» **What is expected**
Retype the lines of the material below, exactly and only, from the one containing "J1 pin 2: SDA -> SCL" through the last line, with pictures left out.

Material supplied START

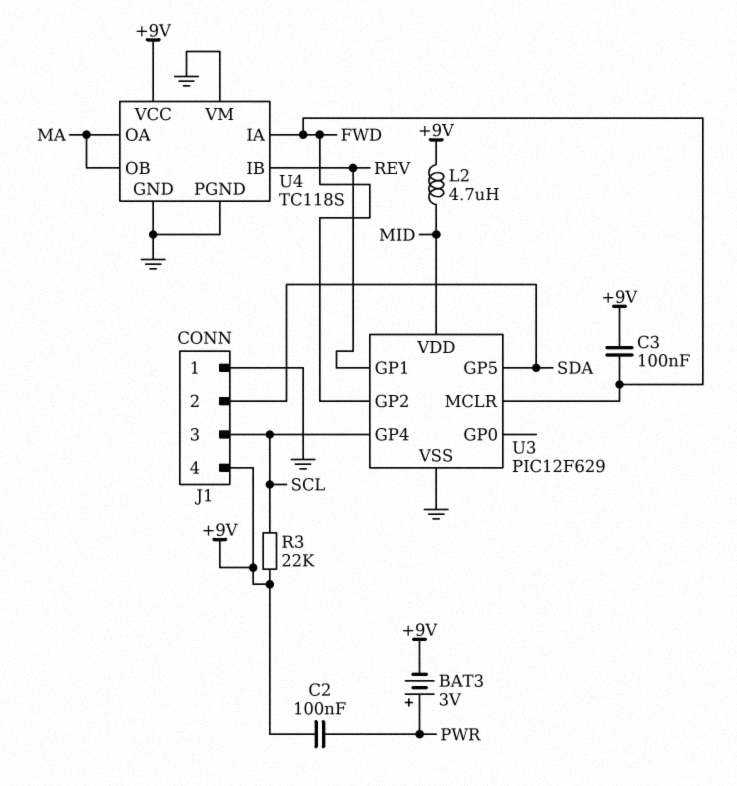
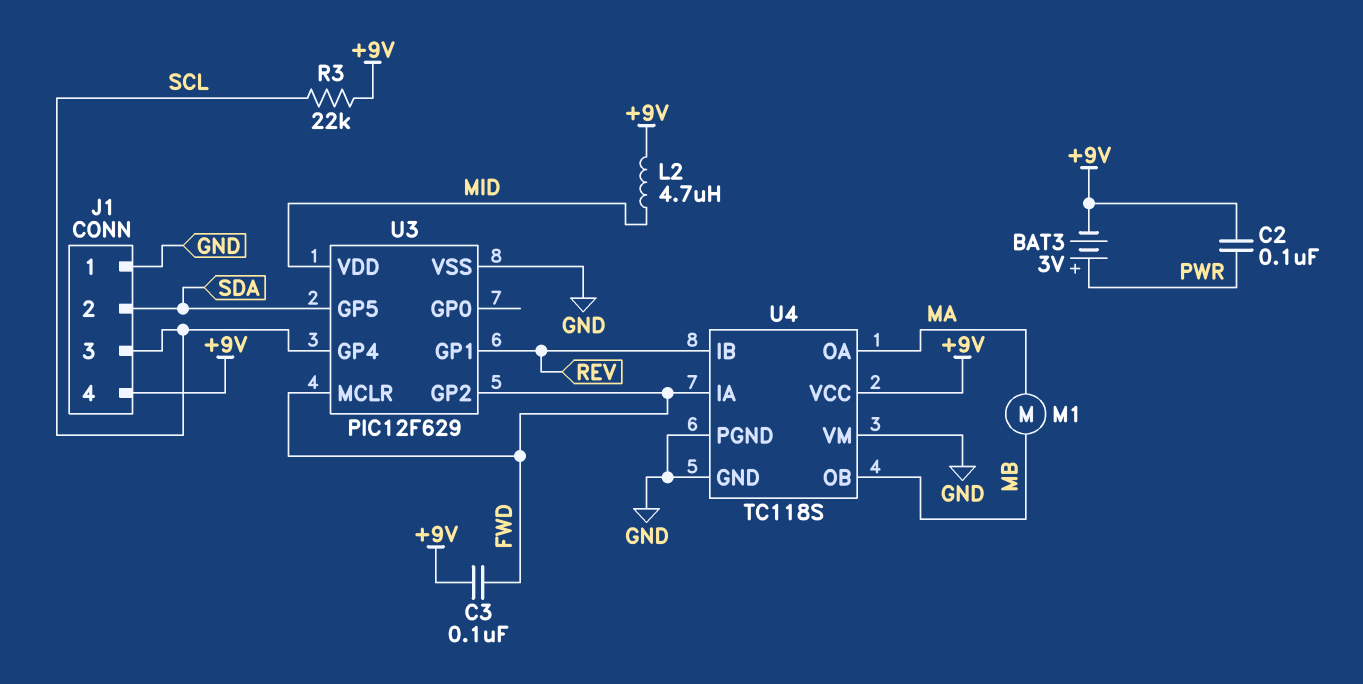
M1: none -> motor (MA, MB)
U4 pin OB: MA -> MB

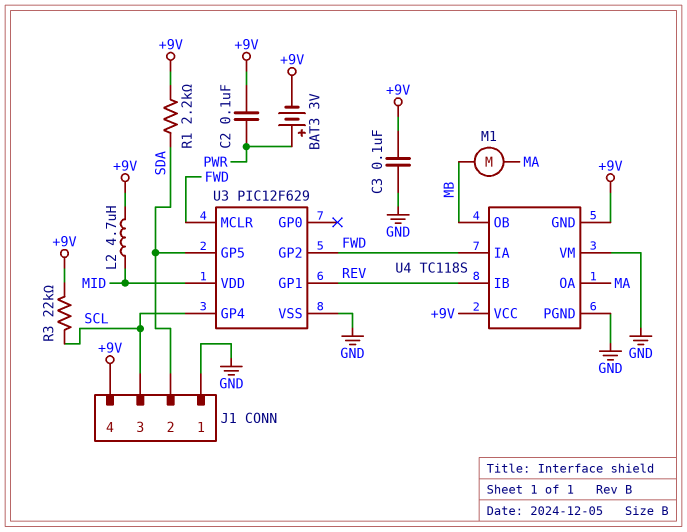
C3: 100nF (+9V, FWD) -> 100nF (+9V, GND)
R1: none -> 2.2k (+9V, SDA)
U4 pin GND: GND -> +9V

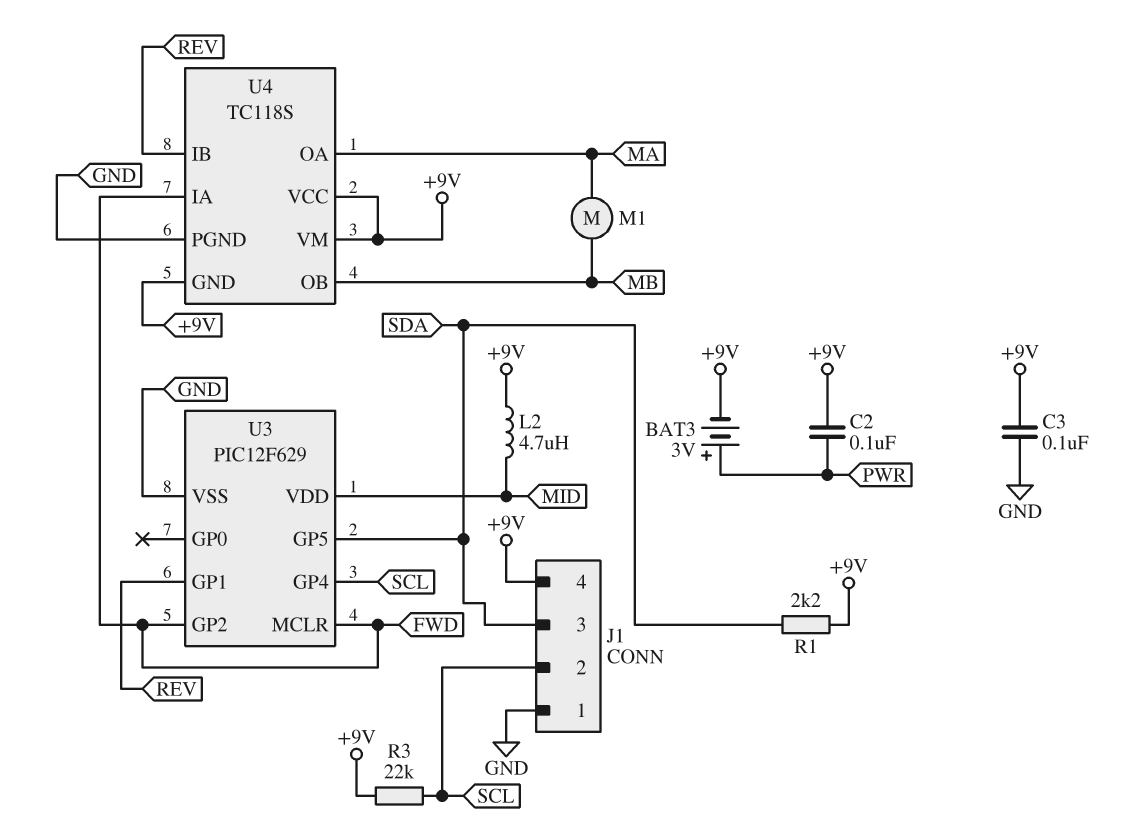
J1 pin 2: SDA -> SCL
J1 pin 3: SCL -> SDA
U4 pin VM: GND -> +9V

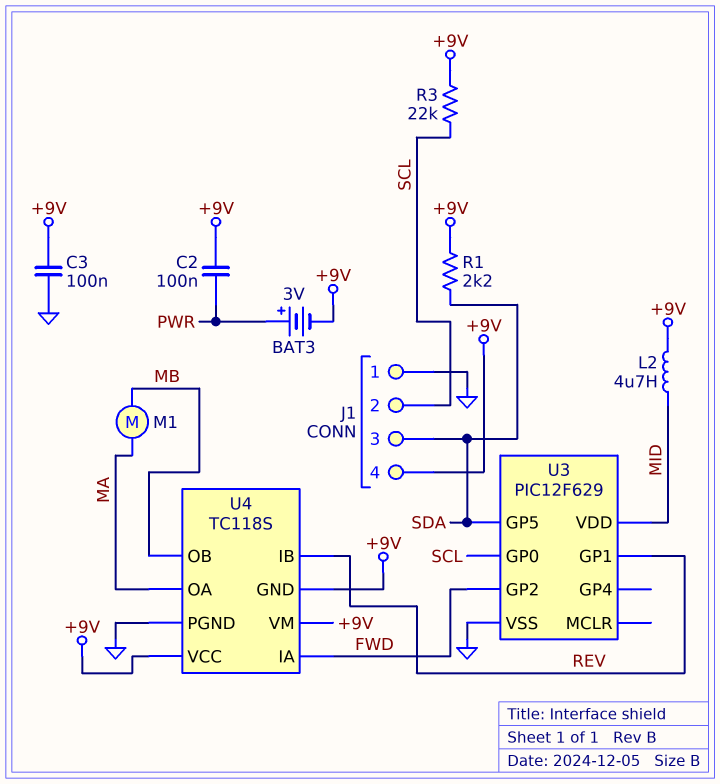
U3 pin GP0: none -> SCL
U3 pin GP4: SCL -> none
U3 pin MCLR: FWD -> none

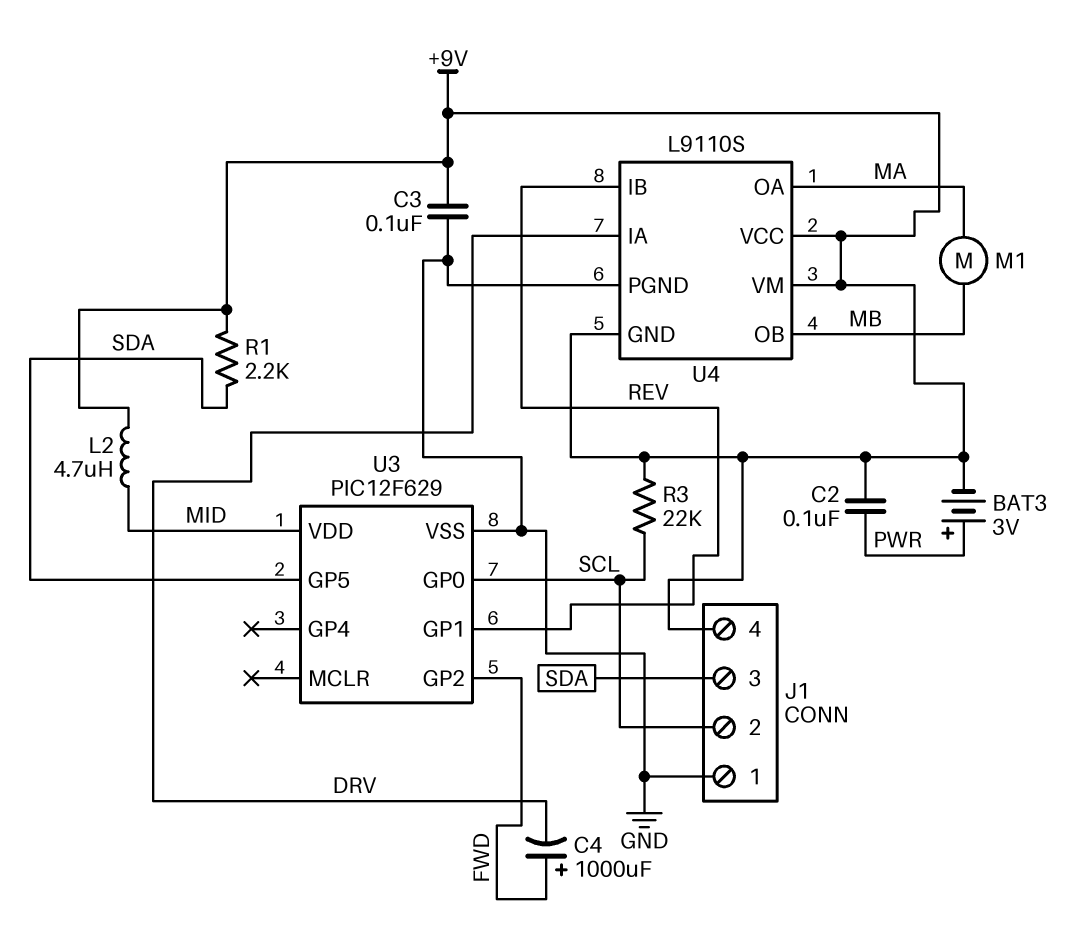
C4: none -> 1000uF (plus FWD, minus DRV)
U4: TC118S -> L9110S
U4 pin IA: FWD -> DRV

Material supplied END

» **Answer space**
J1 pin 2: SDA -> SCL
J1 pin 3: SCL -> SDA
U4 pin VM: GND -> +9V

U3 pin GP0: none -> SCL
U3 pin GP4: SCL -> none
U3 pin MCLR: FWD -> none

C4: none -> 1000uF (plus FWD, minus DRV)
U4: TC118S -> L9110S
U4 pin IA: FWD -> DRV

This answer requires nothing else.